Could you output, word for word, only the lines from the line with "DRIVER pin ENA: B4 -> B6" to the end of the entries, including both ends? Omit the pictures.
*** Begin section ***
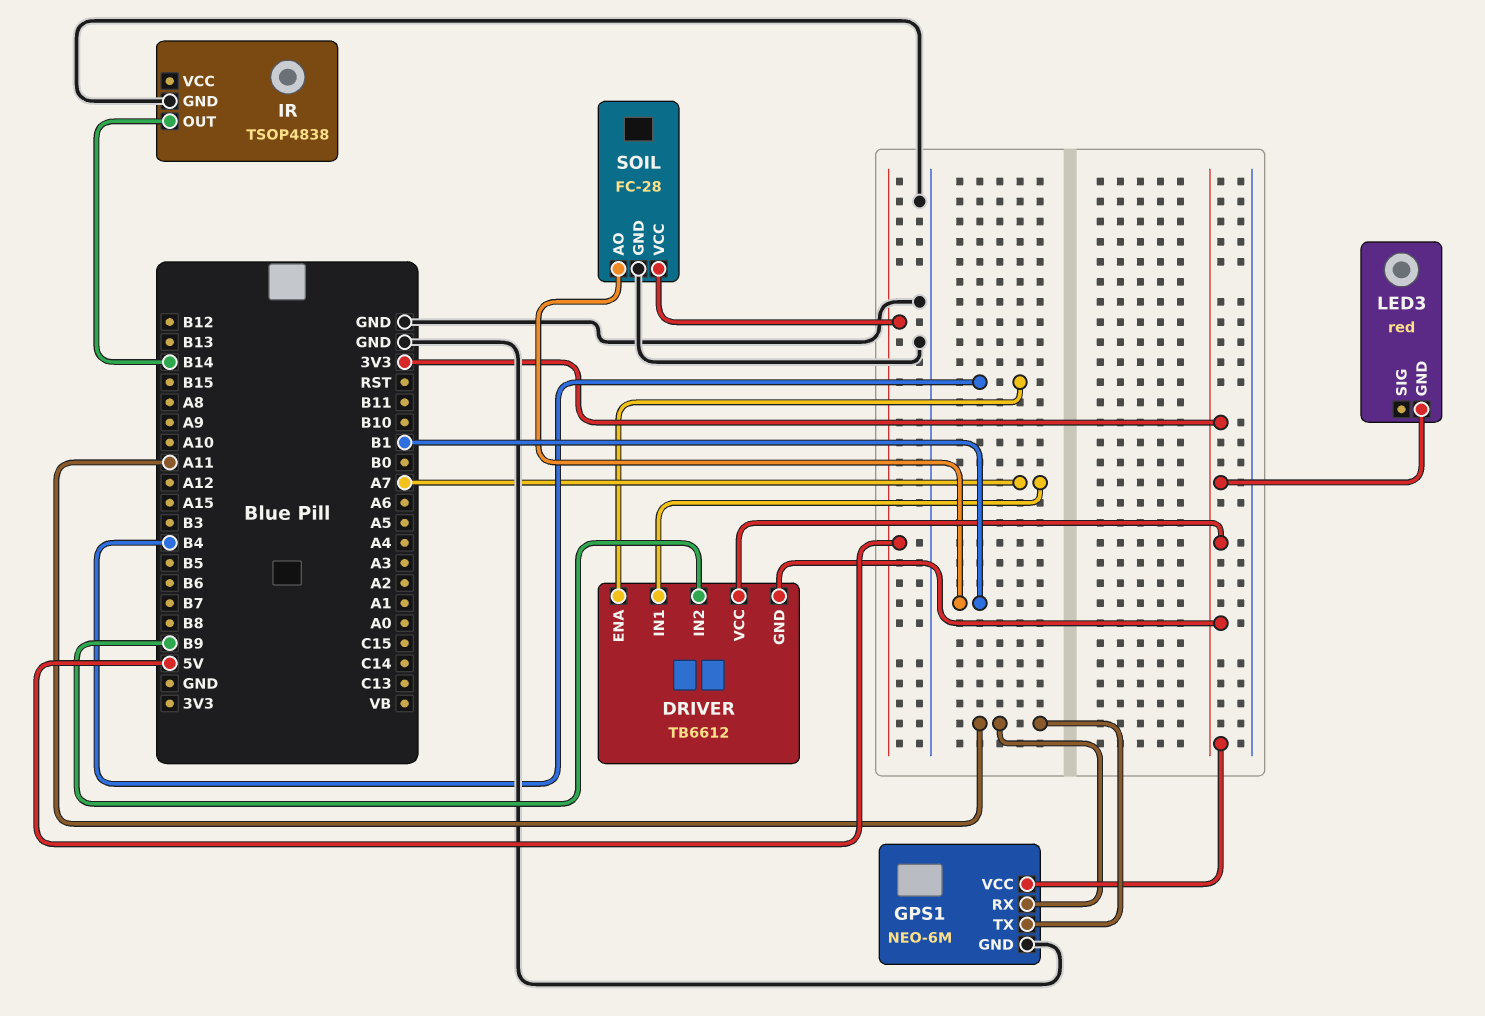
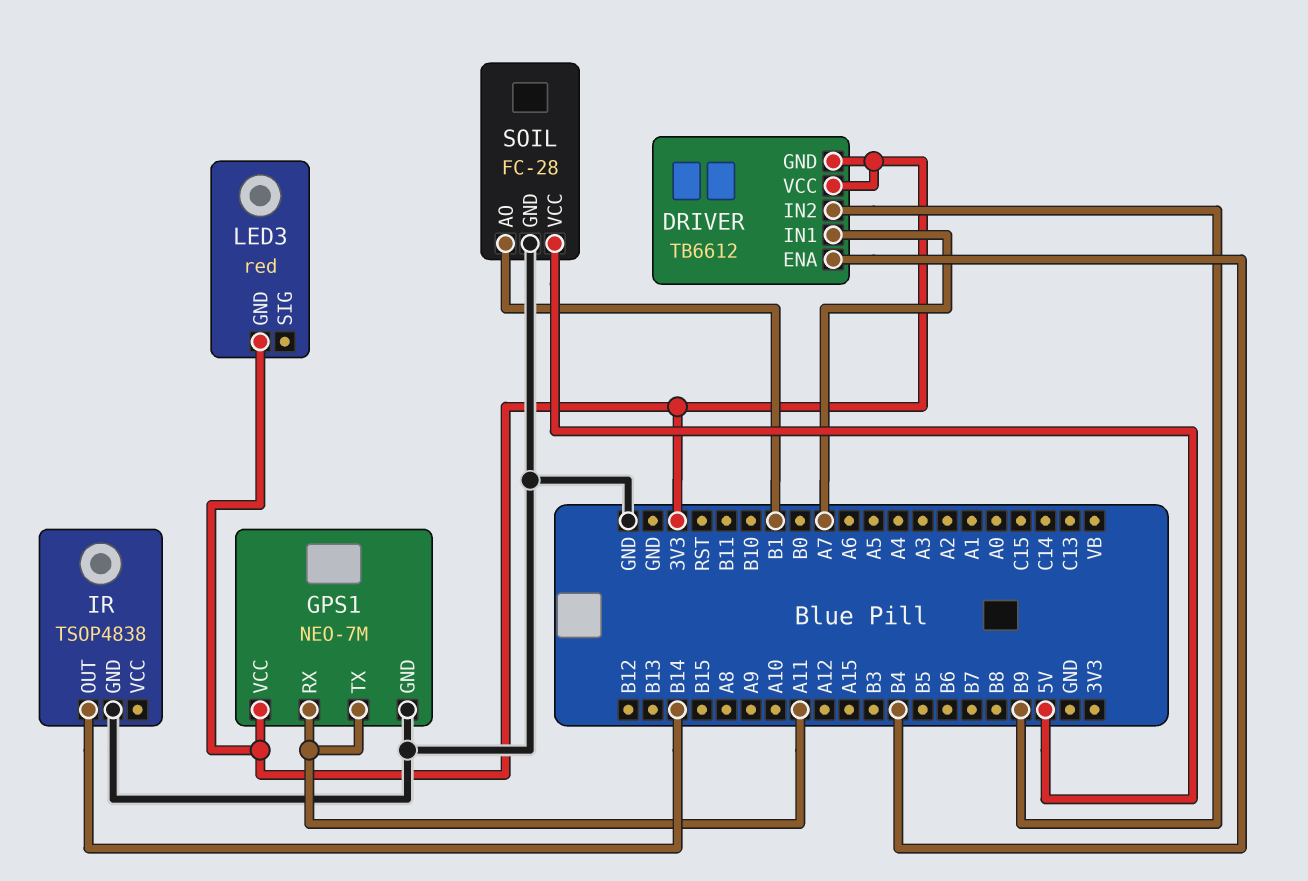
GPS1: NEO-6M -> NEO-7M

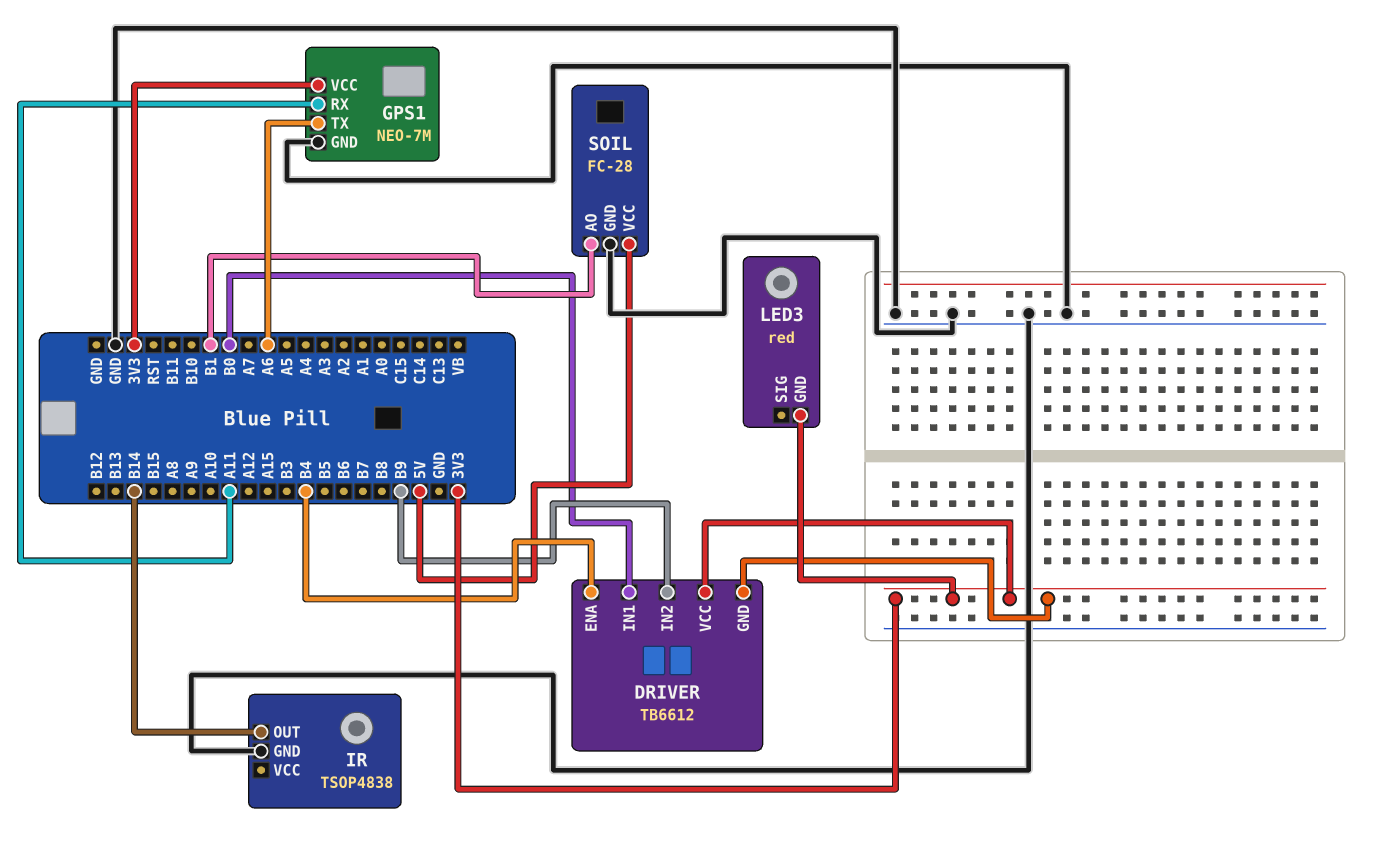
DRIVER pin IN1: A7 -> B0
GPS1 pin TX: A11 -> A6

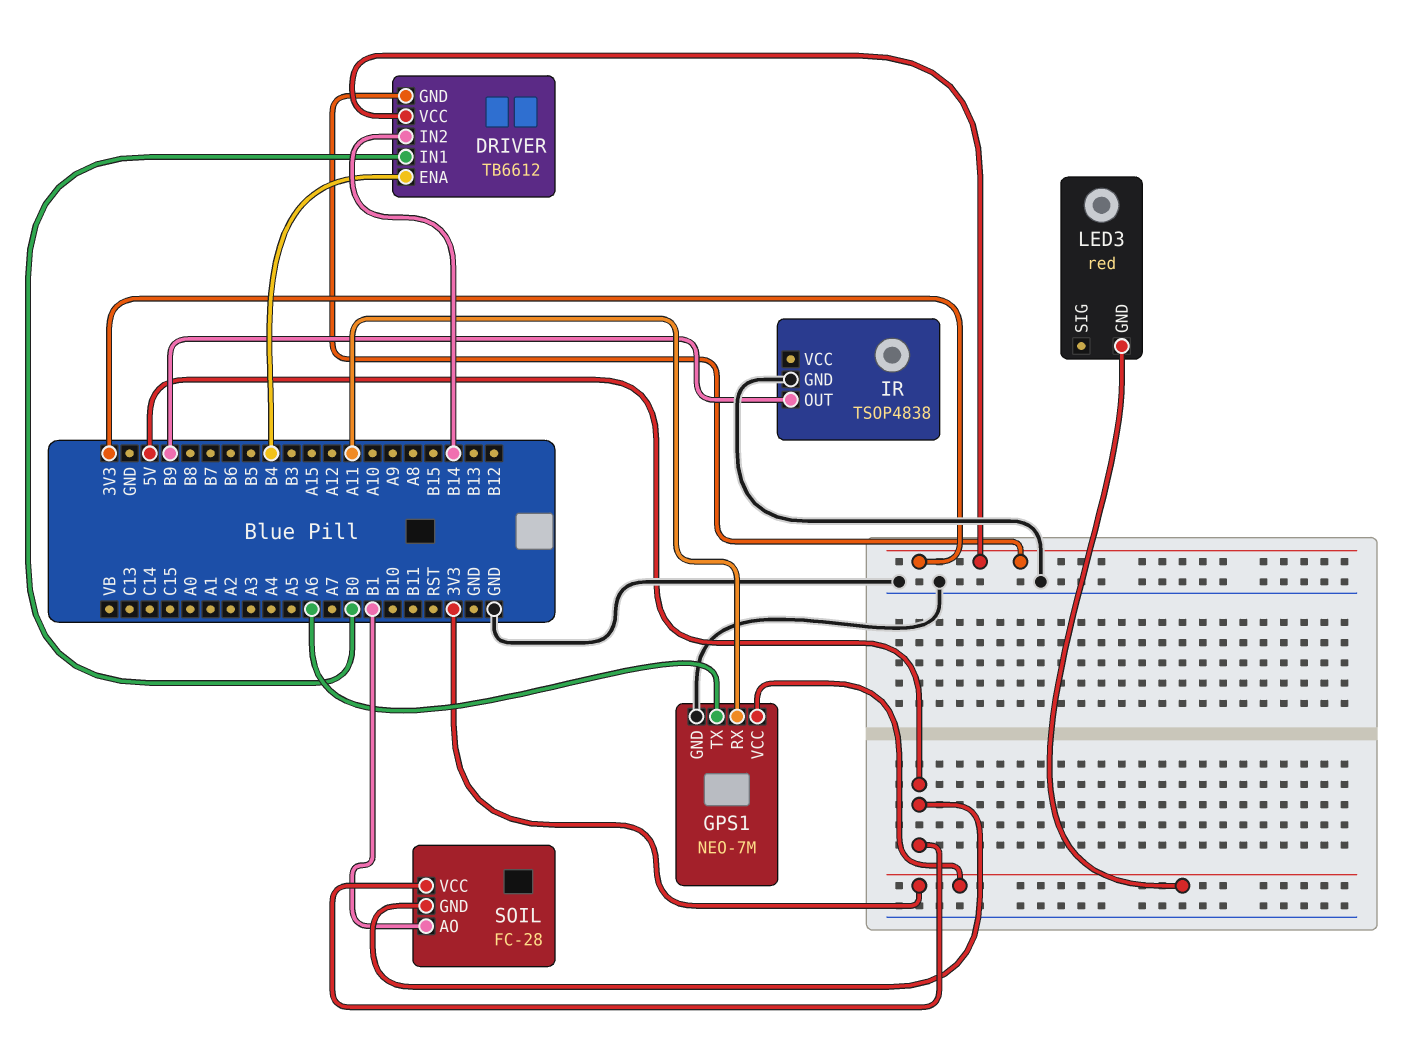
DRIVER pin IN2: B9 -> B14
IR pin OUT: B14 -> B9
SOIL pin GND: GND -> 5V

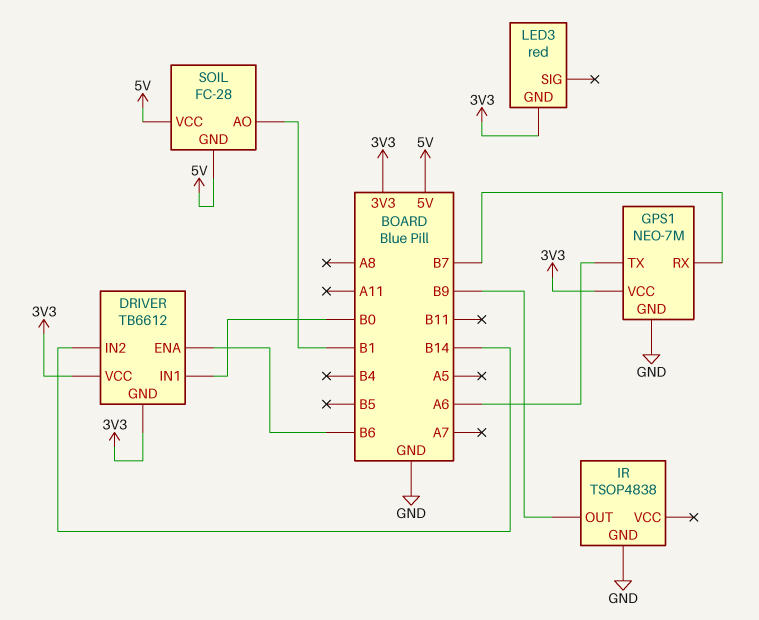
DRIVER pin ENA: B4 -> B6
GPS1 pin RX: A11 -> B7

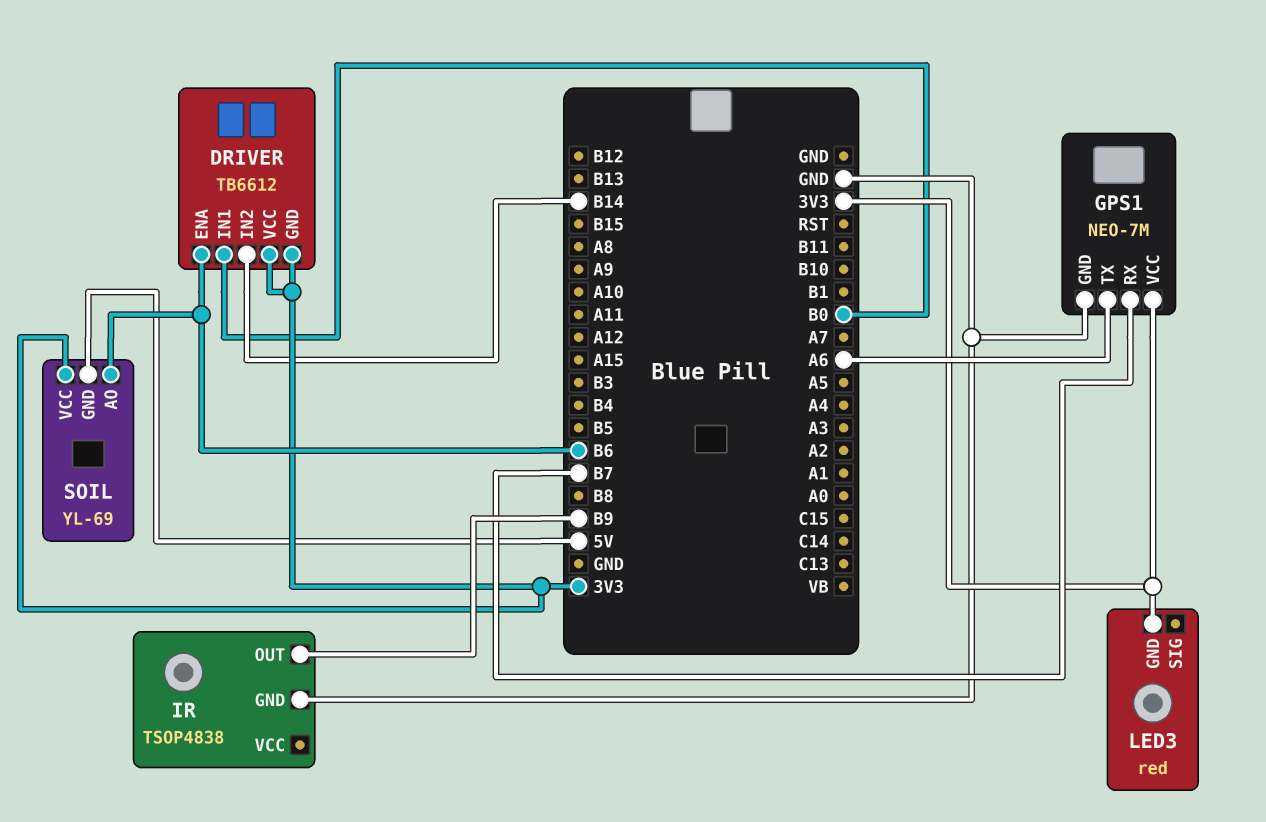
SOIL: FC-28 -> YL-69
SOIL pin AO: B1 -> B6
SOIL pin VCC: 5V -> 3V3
*** End section ***
## OUTPUT BELOW
DRIVER pin ENA: B4 -> B6
GPS1 pin RX: A11 -> B7

SOIL: FC-28 -> YL-69
SOIL pin AO: B1 -> B6
SOIL pin VCC: 5V -> 3V3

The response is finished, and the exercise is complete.